WORK ITEM = If a line in the material below has the string "lime", copy it out.
═════ DATA TO PROCESS ═════
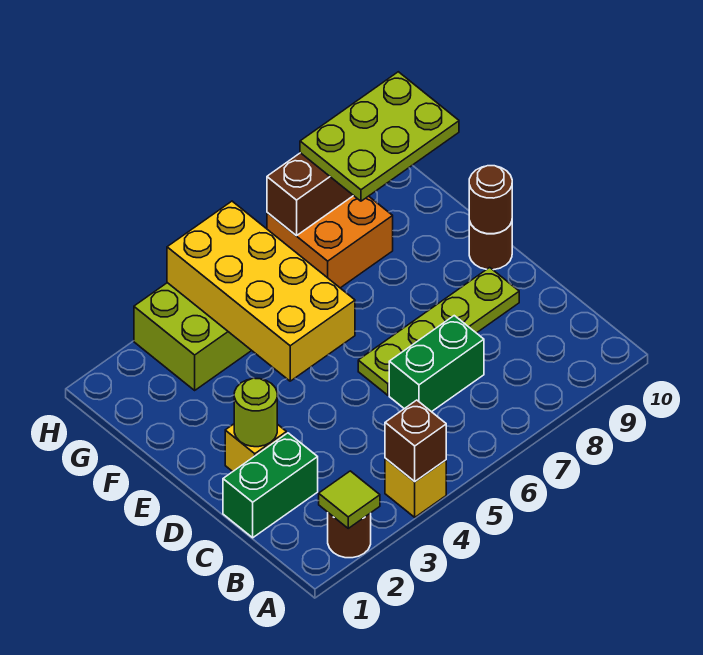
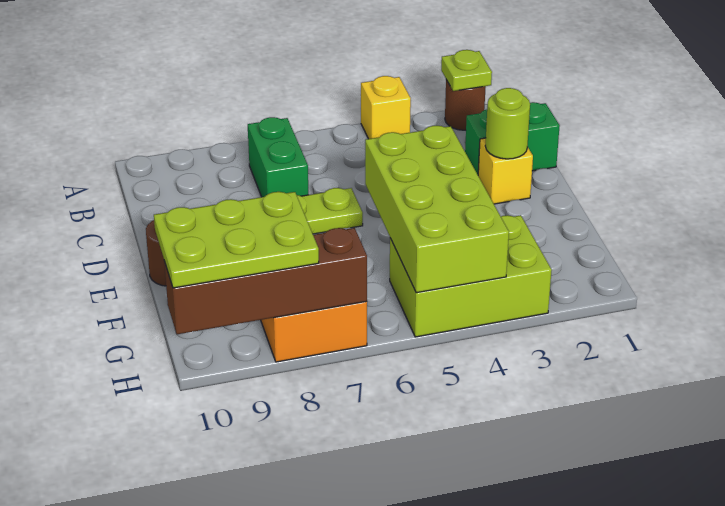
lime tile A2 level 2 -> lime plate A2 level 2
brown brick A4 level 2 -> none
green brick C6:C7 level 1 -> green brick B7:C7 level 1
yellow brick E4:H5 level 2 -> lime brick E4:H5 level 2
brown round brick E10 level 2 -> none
═════
═════ DATA TO PROCESS ═════
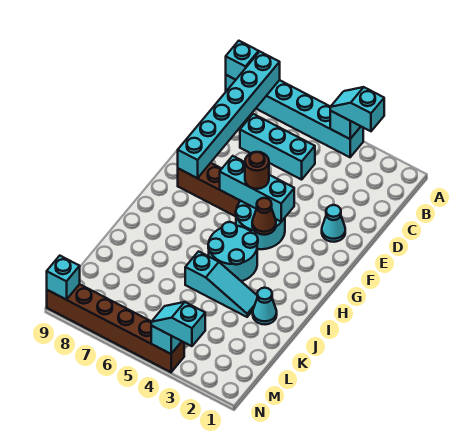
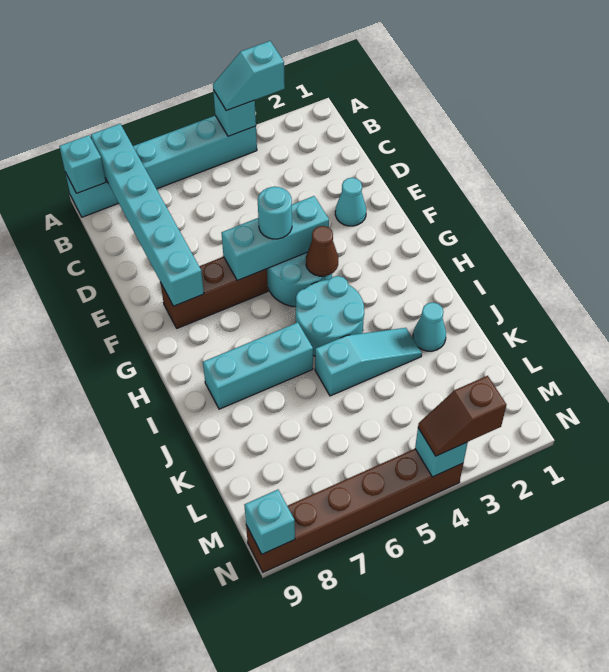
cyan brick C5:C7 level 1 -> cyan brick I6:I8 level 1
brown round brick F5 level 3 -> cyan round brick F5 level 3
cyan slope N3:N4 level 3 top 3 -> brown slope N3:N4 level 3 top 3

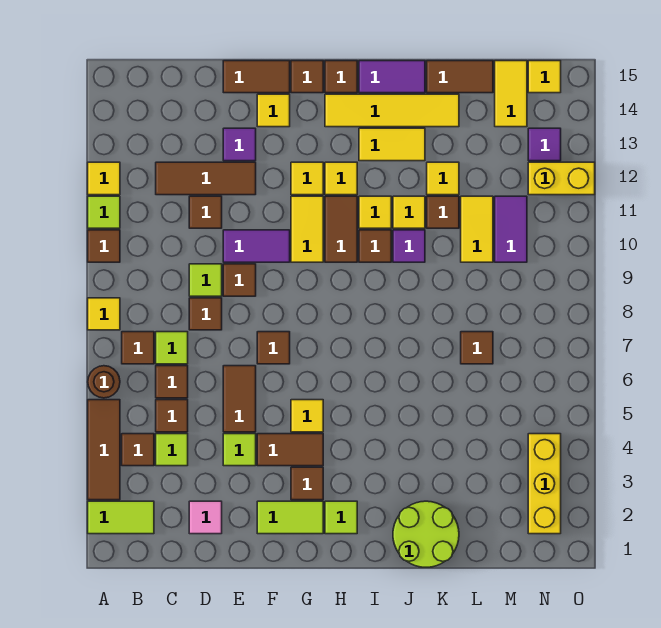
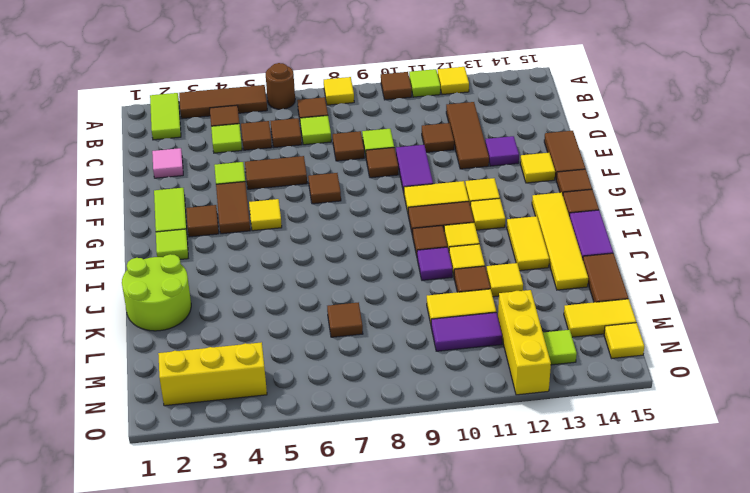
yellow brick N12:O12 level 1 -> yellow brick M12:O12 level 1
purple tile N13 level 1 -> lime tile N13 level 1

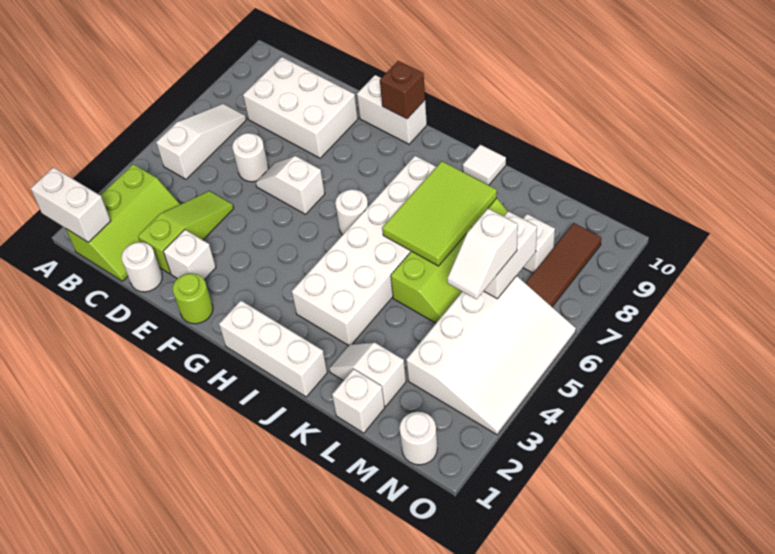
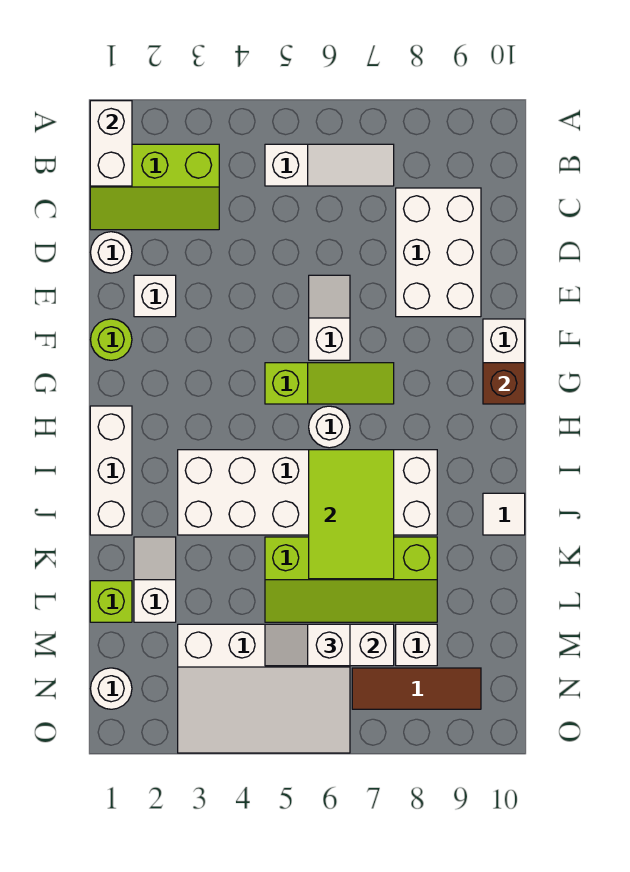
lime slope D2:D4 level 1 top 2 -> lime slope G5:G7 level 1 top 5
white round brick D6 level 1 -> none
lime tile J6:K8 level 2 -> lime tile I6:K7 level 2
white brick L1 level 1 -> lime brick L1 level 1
═════
ANSWER BOX =
lime tile A2 level 2 -> lime plate A2 level 2
yellow brick E4:H5 level 2 -> lime brick E4:H5 level 2
purple tile N13 level 1 -> lime tile N13 level 1
lime slope D2:D4 level 1 top 2 -> lime slope G5:G7 level 1 top 5
lime tile J6:K8 level 2 -> lime tile I6:K7 level 2
white brick L1 level 1 -> lime brick L1 level 1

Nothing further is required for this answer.